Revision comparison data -
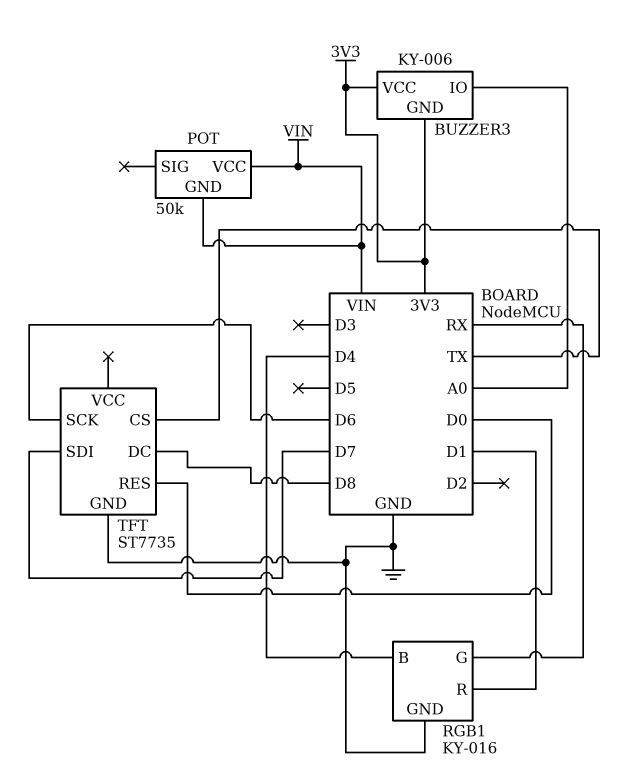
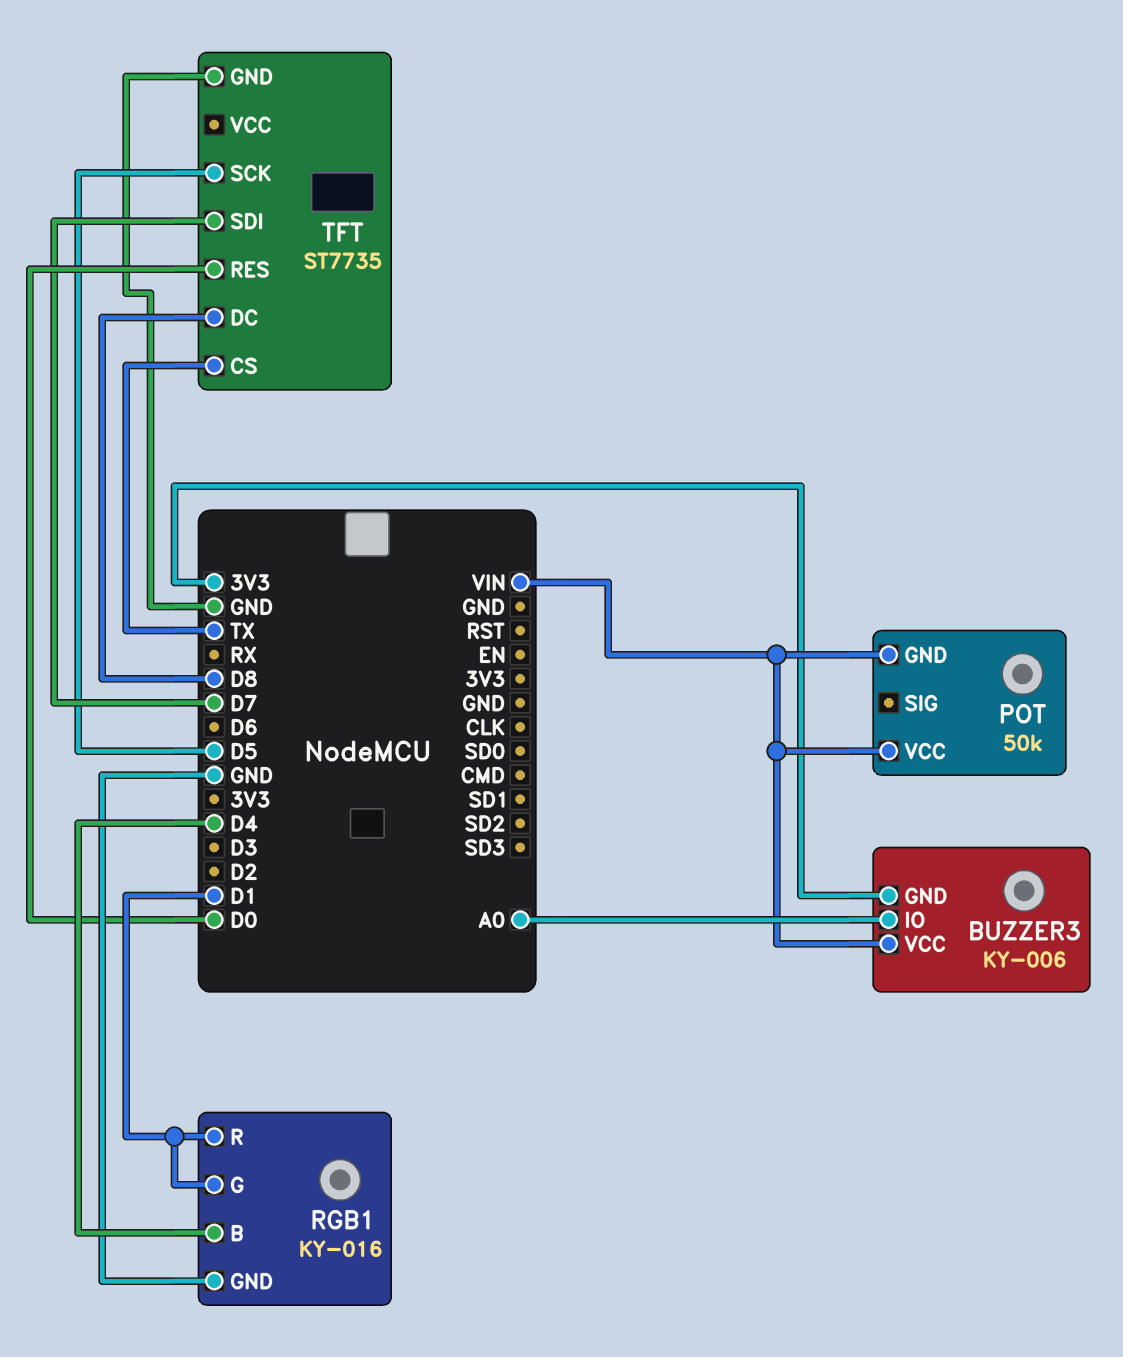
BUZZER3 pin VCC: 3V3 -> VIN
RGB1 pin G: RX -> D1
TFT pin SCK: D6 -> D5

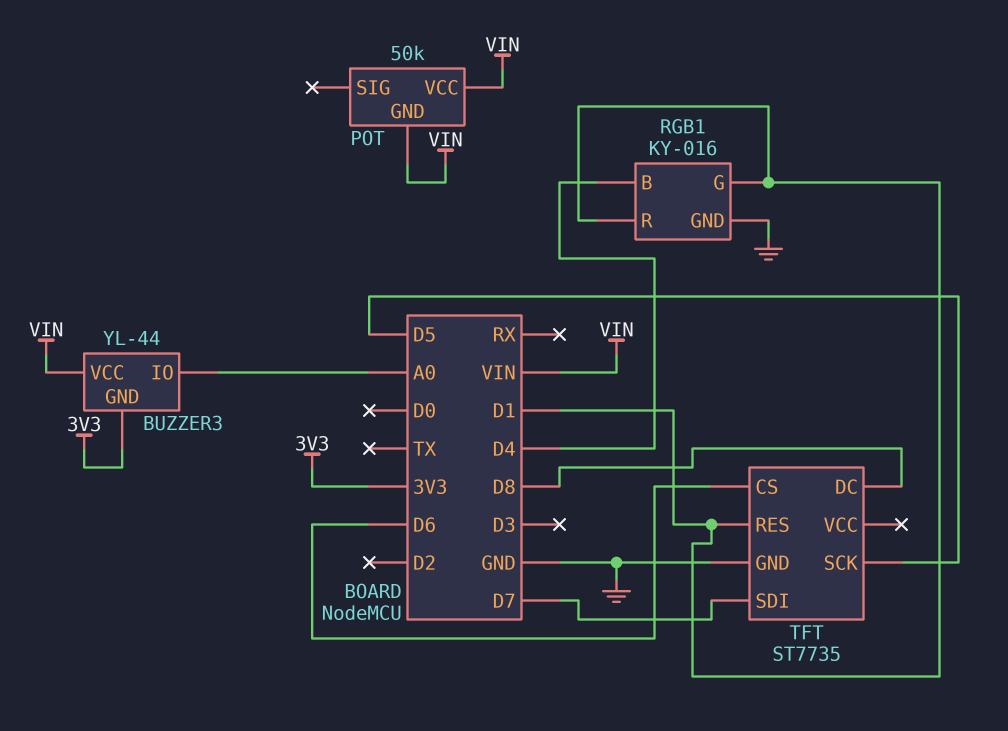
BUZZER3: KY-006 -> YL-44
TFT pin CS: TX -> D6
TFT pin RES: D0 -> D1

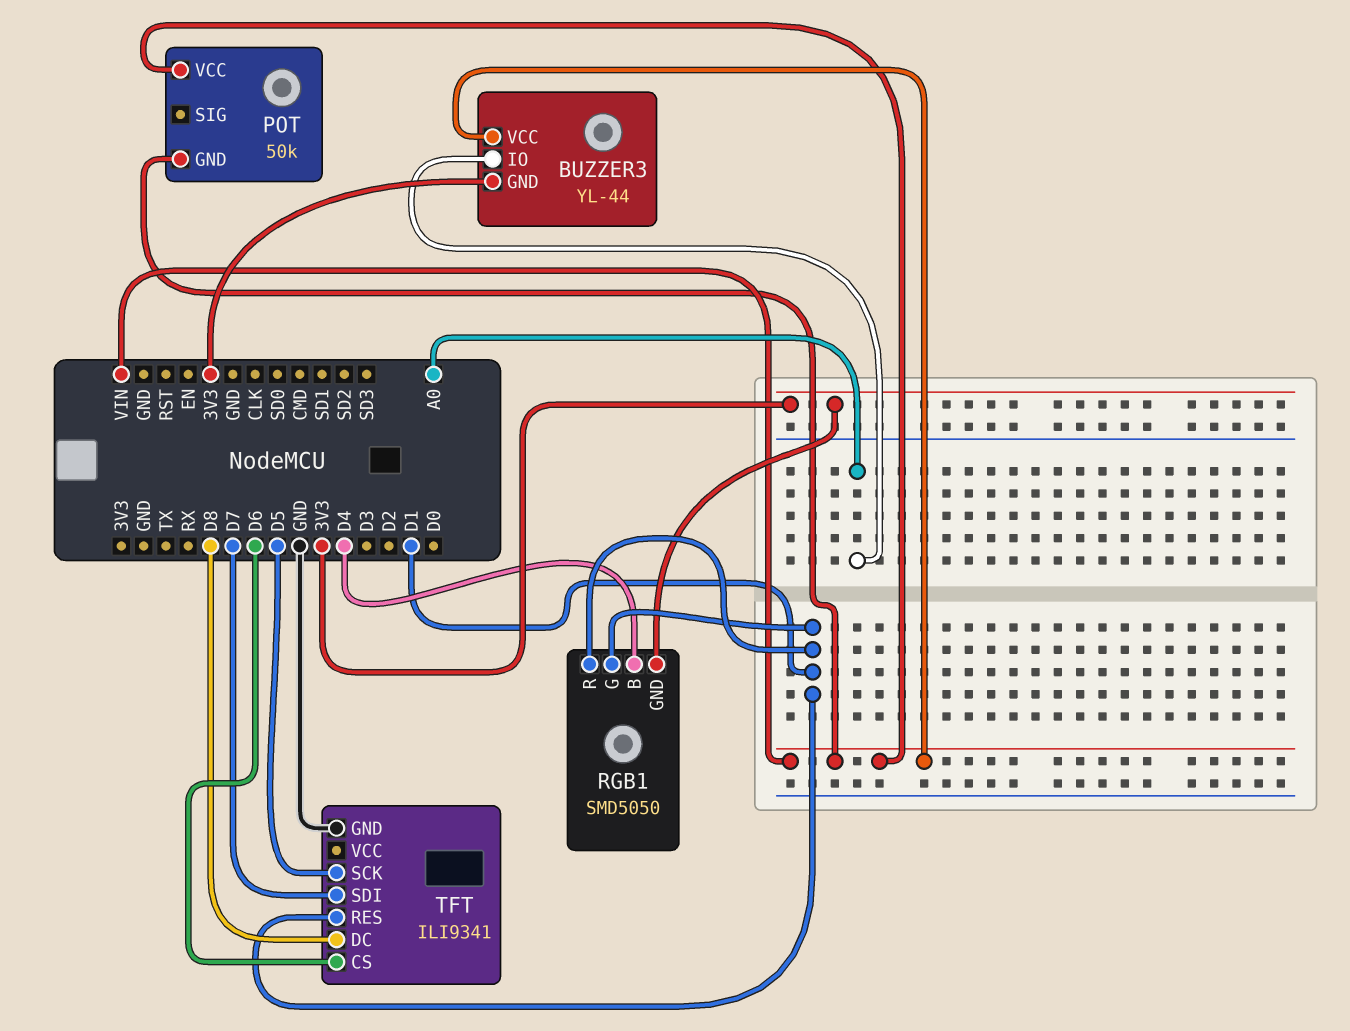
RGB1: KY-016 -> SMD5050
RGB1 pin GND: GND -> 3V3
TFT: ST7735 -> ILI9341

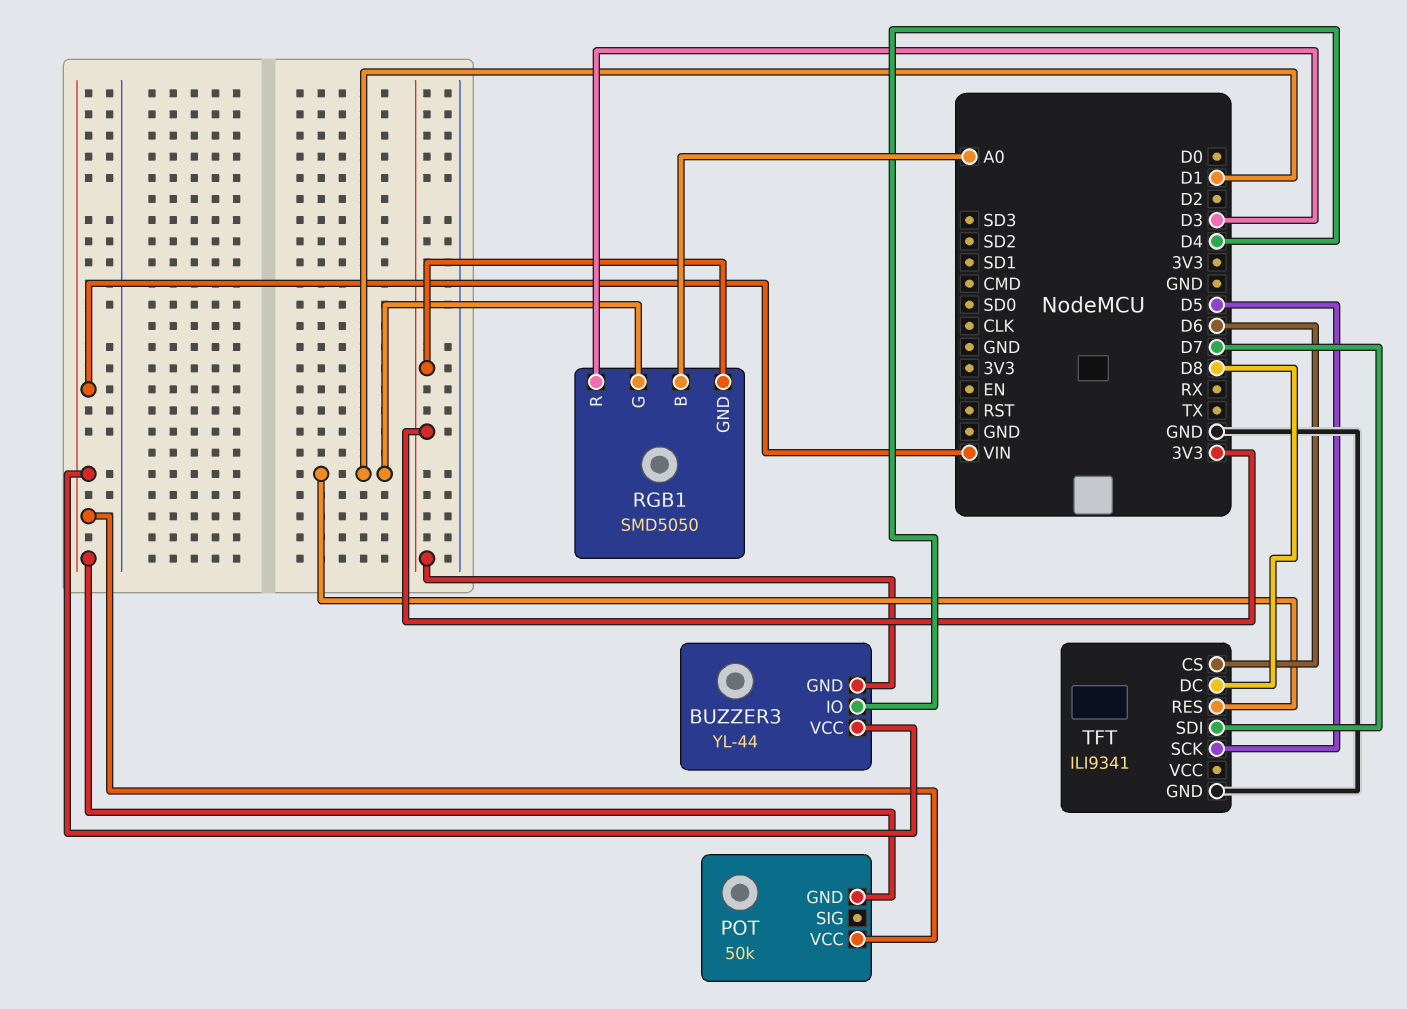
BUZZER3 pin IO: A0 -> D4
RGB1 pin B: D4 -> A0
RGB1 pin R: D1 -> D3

==

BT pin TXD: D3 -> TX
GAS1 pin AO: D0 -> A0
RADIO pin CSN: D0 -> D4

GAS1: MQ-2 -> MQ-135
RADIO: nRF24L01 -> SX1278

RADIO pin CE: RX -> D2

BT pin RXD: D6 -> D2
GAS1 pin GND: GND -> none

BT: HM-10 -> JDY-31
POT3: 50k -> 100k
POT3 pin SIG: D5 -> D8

Task directions - Starting with the line that has "TFT pin SCK: D6 -> D5" and going on through the line that has "RGB1 pin R: D1 -> D3", transcribe the records above exactly, but skip the pictures.

Solution for this exercise -
TFT pin SCK: D6 -> D5

BUZZER3: KY-006 -> YL-44
TFT pin CS: TX -> D6
TFT pin RES: D0 -> D1

RGB1: KY-016 -> SMD5050
RGB1 pin GND: GND -> 3V3
TFT: ST7735 -> ILI9341

BUZZER3 pin IO: A0 -> D4
RGB1 pin B: D4 -> A0
RGB1 pin R: D1 -> D3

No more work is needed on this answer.